→ Requirement
When you reach the line containing "green watering can: [94,220,147,269]" in the data below, begin returning lines exactly as written, and stop once the line containing "yellow candle: [74,191,118,251]" has been returned.

→ Records for this task

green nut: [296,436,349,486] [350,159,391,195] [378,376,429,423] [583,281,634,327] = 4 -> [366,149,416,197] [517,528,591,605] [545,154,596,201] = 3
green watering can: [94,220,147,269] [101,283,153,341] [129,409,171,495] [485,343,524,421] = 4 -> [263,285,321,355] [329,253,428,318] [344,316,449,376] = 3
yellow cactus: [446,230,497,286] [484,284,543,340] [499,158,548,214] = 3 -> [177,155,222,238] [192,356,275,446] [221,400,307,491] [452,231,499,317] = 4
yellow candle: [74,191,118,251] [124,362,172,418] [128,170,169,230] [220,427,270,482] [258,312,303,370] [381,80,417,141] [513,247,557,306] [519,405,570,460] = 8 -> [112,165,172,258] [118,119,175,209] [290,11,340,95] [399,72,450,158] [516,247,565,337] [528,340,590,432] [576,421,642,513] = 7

...

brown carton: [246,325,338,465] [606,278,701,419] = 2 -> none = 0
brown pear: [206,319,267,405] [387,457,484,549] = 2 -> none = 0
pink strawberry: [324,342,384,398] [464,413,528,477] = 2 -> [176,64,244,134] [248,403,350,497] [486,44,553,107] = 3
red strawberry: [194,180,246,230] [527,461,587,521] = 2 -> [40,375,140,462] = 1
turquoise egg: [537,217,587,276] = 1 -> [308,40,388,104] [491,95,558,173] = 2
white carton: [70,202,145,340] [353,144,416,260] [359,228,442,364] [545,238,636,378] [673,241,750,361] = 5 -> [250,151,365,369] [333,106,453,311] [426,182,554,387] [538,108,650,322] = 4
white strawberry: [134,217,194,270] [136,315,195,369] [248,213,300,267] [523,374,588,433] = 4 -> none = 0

→ Answer to the problem
green watering can: [94,220,147,269] [101,283,153,341] [129,409,171,495] [485,343,524,421] = 4 -> [263,285,321,355] [329,253,428,318] [344,316,449,376] = 3
yellow cactus: [446,230,497,286] [484,284,543,340] [499,158,548,214] = 3 -> [177,155,222,238] [192,356,275,446] [221,400,307,491] [452,231,499,317] = 4
yellow candle: [74,191,118,251] [124,362,172,418] [128,170,169,230] [220,427,270,482] [258,312,303,370] [381,80,417,141] [513,247,557,306] [519,405,570,460] = 8 -> [112,165,172,258] [118,119,175,209] [290,11,340,95] [399,72,450,158] [516,247,565,337] [528,340,590,432] [576,421,642,513] = 7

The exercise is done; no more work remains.